* [What the task requires]: All that is wanted is the exact lines from the first line of the data below through the line with "lime slope A2:A3", both ends included, with pictures omitted.

* [Material shown]:

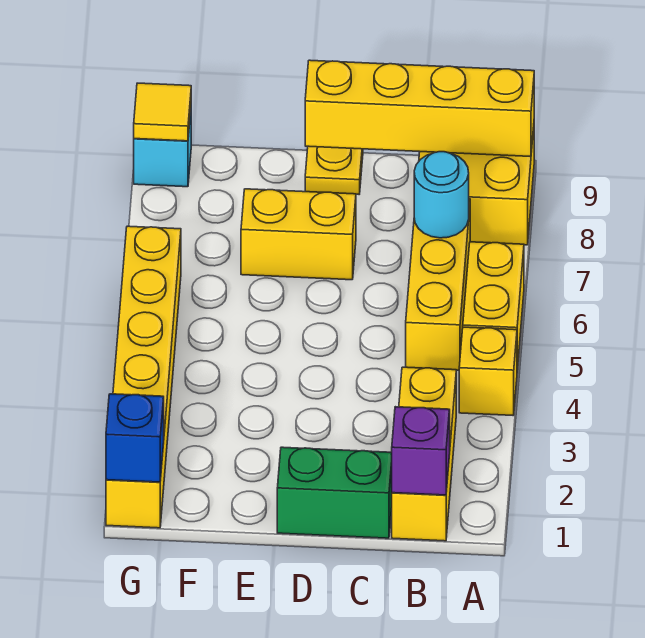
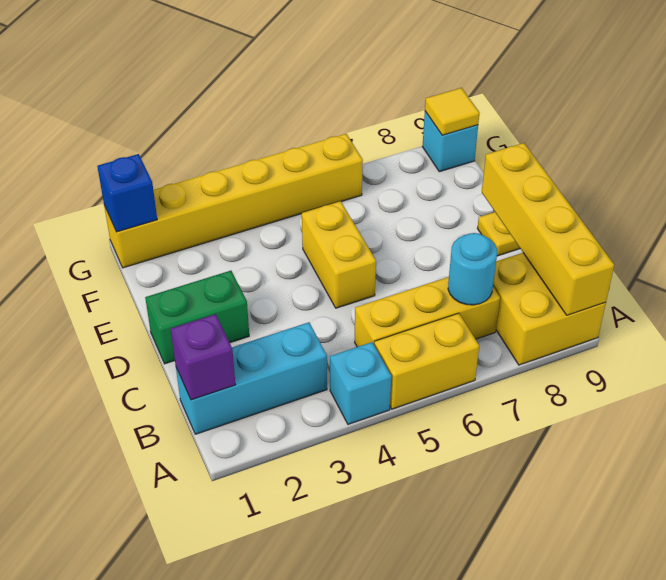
yellow brick A4 level 1 -> cyan brick A4 level 1
yellow brick B1:B3 level 1 -> cyan brick B1:B3 level 1
green brick C1:D1 level 1 -> green brick D1:D2 level 1
yellow brick D7:E7 level 1 -> yellow brick D5:E5 level 1

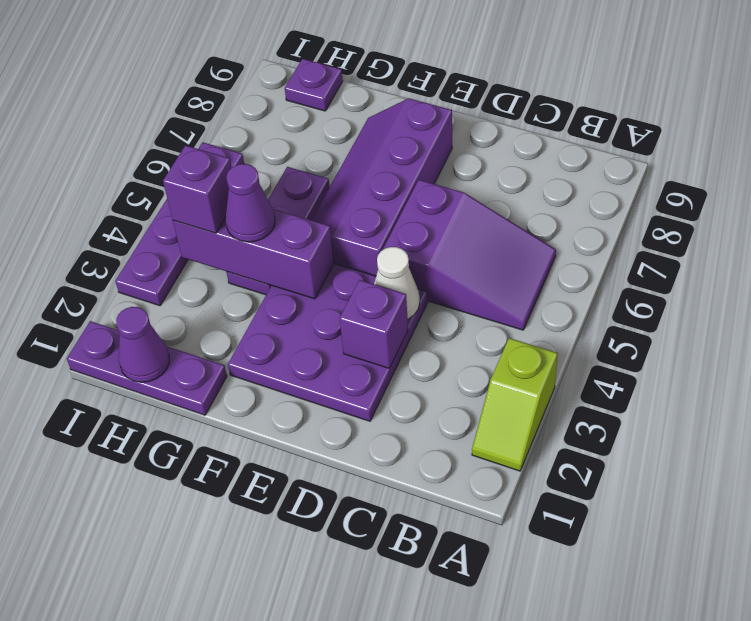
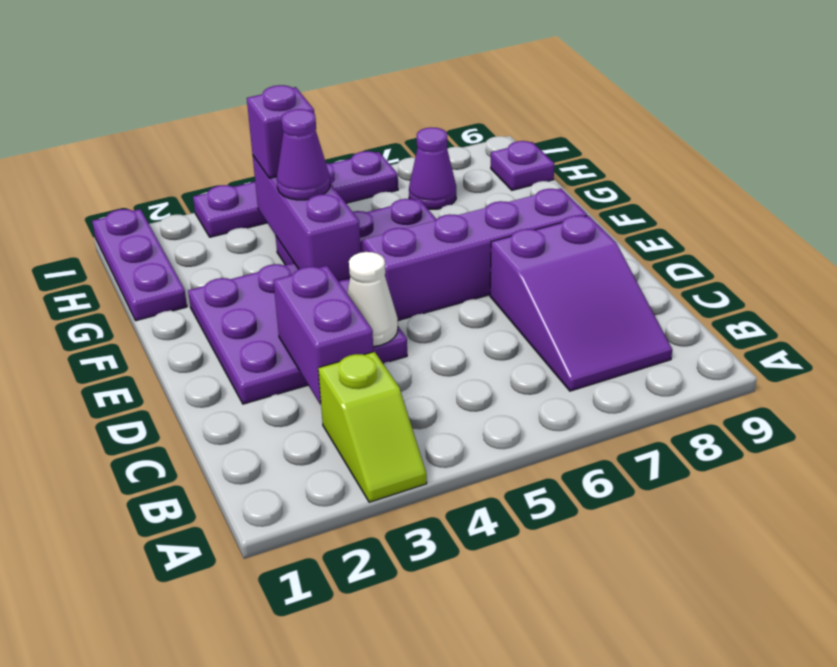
lime slope A2:A3 level 1 top 3 -> lime slope A3:B3 level 1 top B
purple slope B5:D6 level 1 top D -> purple slope B7:D8 level 1 top D
purple brick D3 level 2 -> purple brick C3:D3 level 2
purple cone H1 level 2 -> purple cone H7 level 1

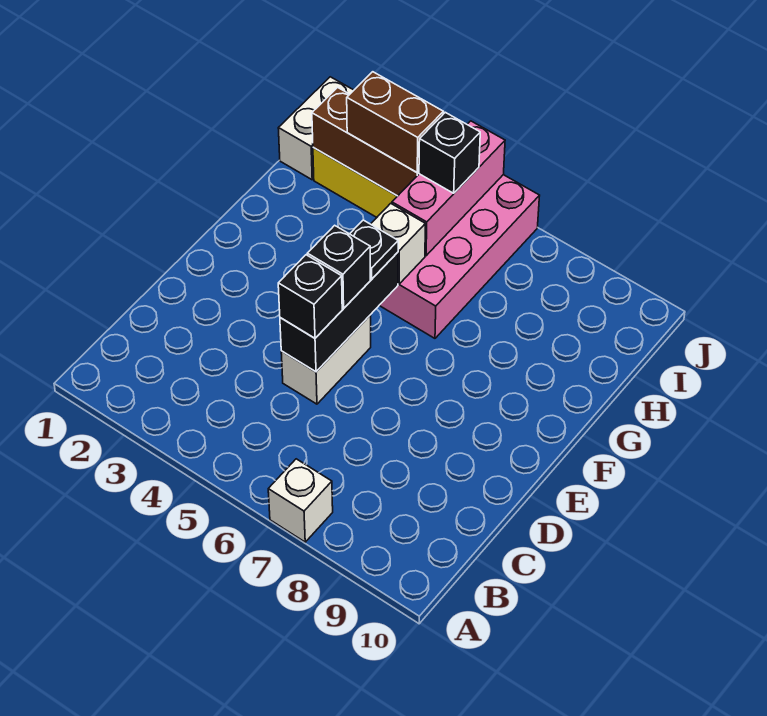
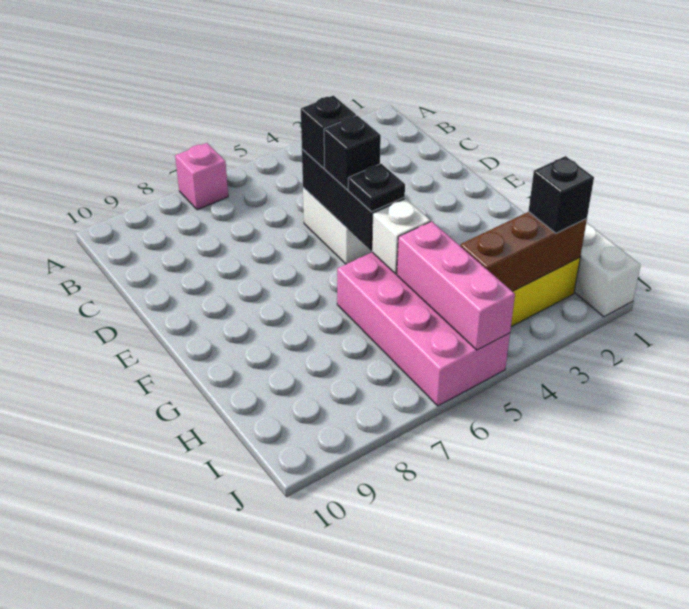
white brick A7 level 1 -> pink brick A7 level 1
brown brick I3:I4 level 3 -> none
black brick I5 level 3 -> black brick I2 level 3

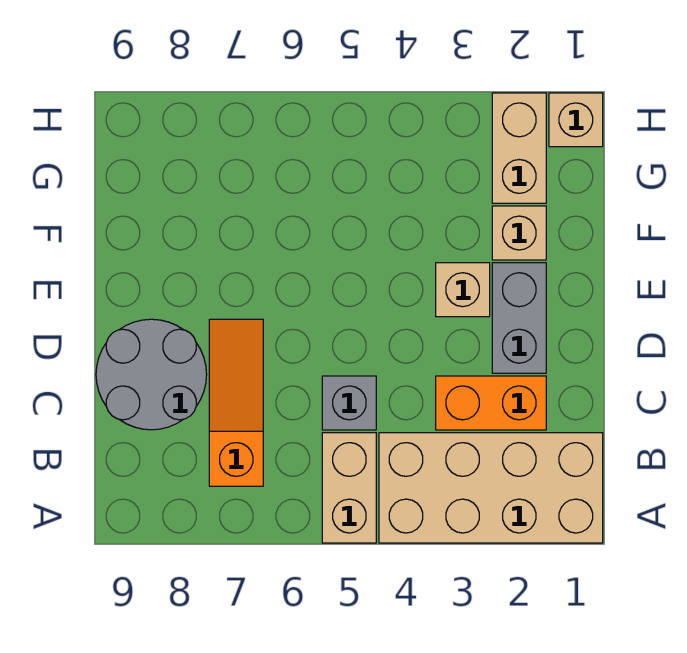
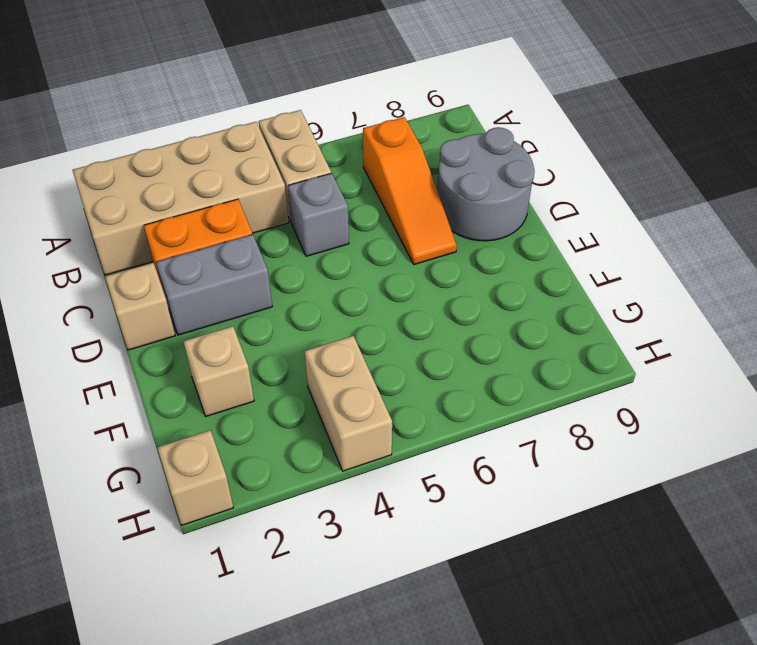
grey brick D2:E2 level 1 -> grey brick D2:D3 level 1
tan brick E3 level 1 -> tan brick D1 level 1
tan brick G2:H2 level 1 -> tan brick G4:H4 level 1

* [Response below]:
yellow brick A4 level 1 -> cyan brick A4 level 1
yellow brick B1:B3 level 1 -> cyan brick B1:B3 level 1
green brick C1:D1 level 1 -> green brick D1:D2 level 1
yellow brick D7:E7 level 1 -> yellow brick D5:E5 level 1

lime slope A2:A3 level 1 top 3 -> lime slope A3:B3 level 1 top B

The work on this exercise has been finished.